**Problem to work on**
The records below need to be repeated exactly, with every picture left out.

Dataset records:
※ ※ ※
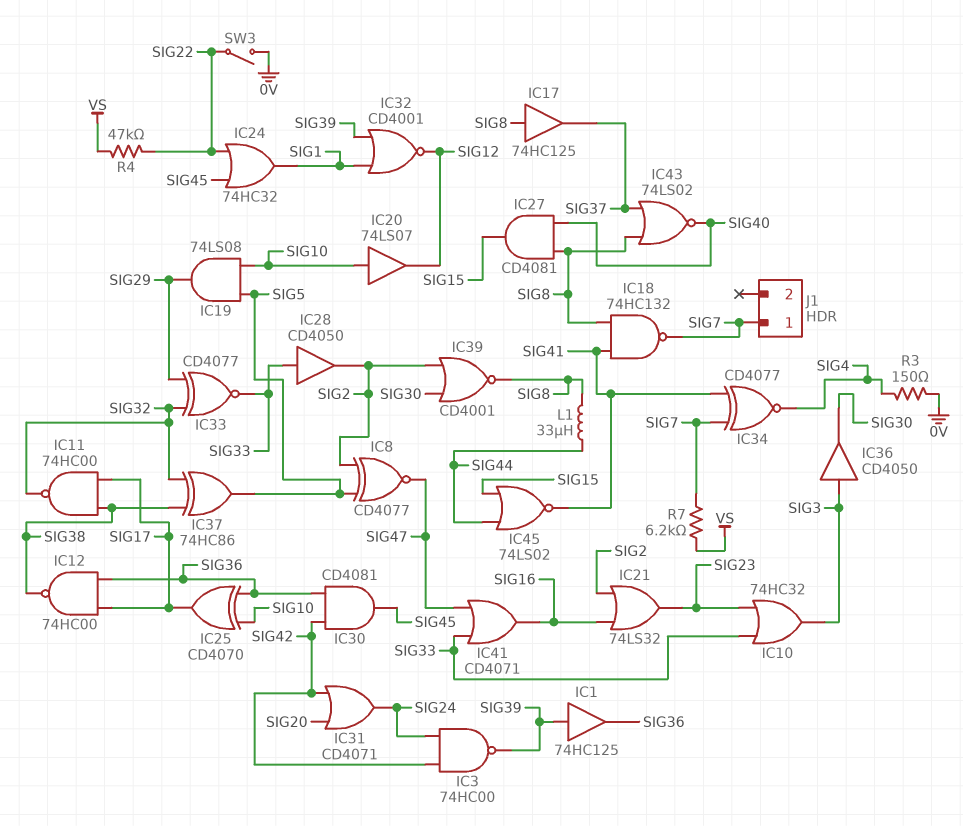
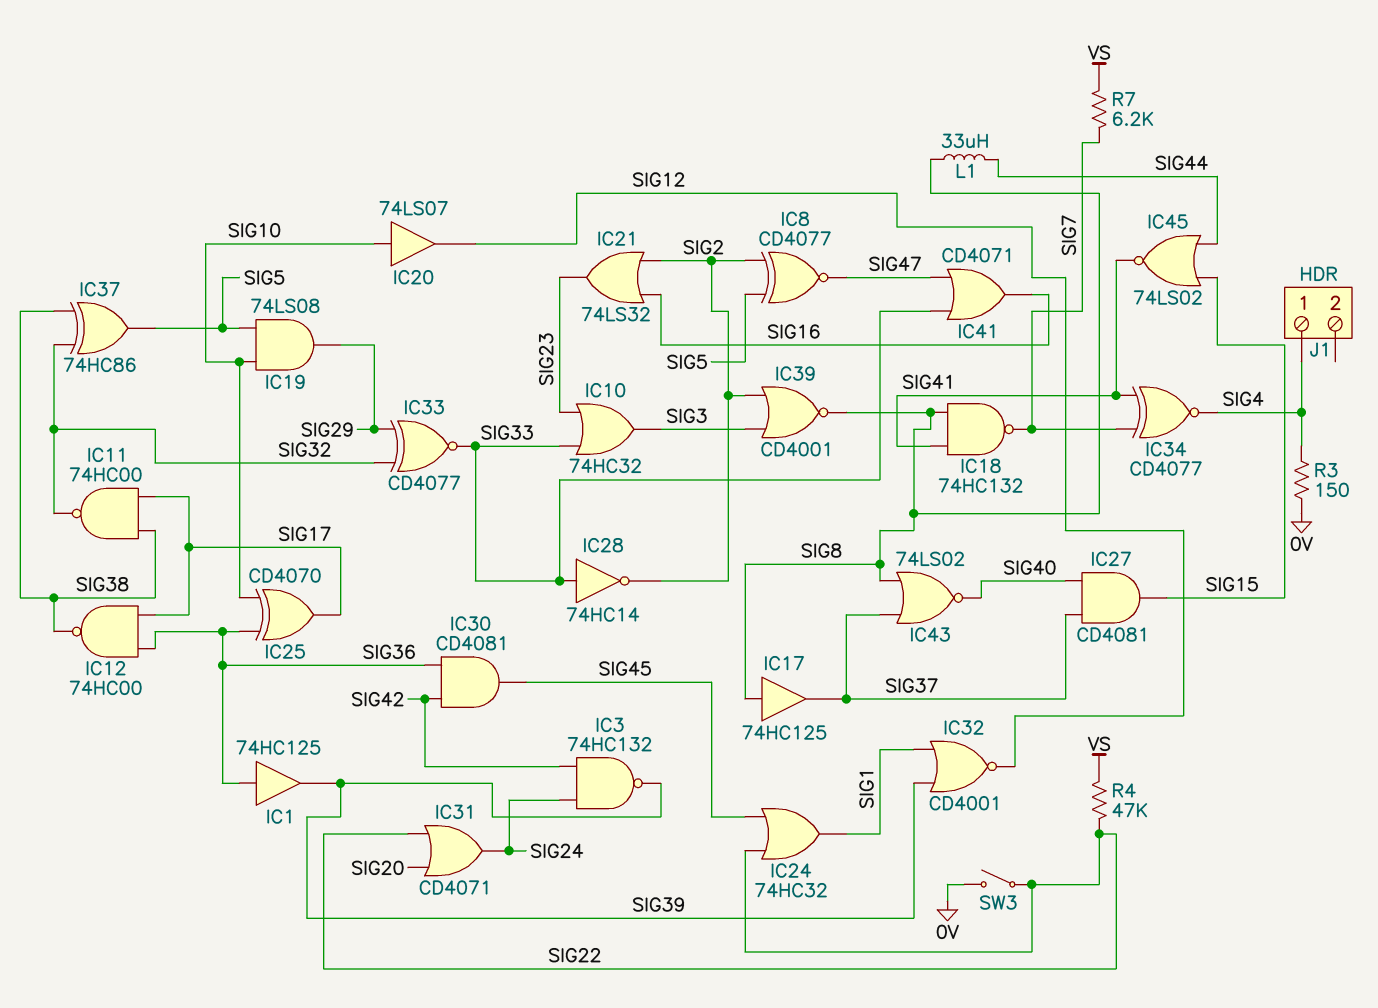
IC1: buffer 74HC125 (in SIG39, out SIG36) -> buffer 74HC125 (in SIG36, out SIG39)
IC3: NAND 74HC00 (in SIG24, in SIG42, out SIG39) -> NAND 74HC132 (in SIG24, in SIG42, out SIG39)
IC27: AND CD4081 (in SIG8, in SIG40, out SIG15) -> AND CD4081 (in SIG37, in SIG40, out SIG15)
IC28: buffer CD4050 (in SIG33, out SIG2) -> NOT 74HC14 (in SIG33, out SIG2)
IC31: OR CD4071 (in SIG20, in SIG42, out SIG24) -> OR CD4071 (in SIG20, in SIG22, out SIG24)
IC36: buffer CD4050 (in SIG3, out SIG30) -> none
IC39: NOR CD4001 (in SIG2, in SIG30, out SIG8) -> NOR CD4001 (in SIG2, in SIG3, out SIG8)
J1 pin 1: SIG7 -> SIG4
※ ※ ※
**Written answer**
IC1: buffer 74HC125 (in SIG39, out SIG36) -> buffer 74HC125 (in SIG36, out SIG39)
IC3: NAND 74HC00 (in SIG24, in SIG42, out SIG39) -> NAND 74HC132 (in SIG24, in SIG42, out SIG39)
IC27: AND CD4081 (in SIG8, in SIG40, out SIG15) -> AND CD4081 (in SIG37, in SIG40, out SIG15)
IC28: buffer CD4050 (in SIG33, out SIG2) -> NOT 74HC14 (in SIG33, out SIG2)
IC31: OR CD4071 (in SIG20, in SIG42, out SIG24) -> OR CD4071 (in SIG20, in SIG22, out SIG24)
IC36: buffer CD4050 (in SIG3, out SIG30) -> none
IC39: NOR CD4001 (in SIG2, in SIG30, out SIG8) -> NOR CD4001 (in SIG2, in SIG3, out SIG8)
J1 pin 1: SIG7 -> SIG4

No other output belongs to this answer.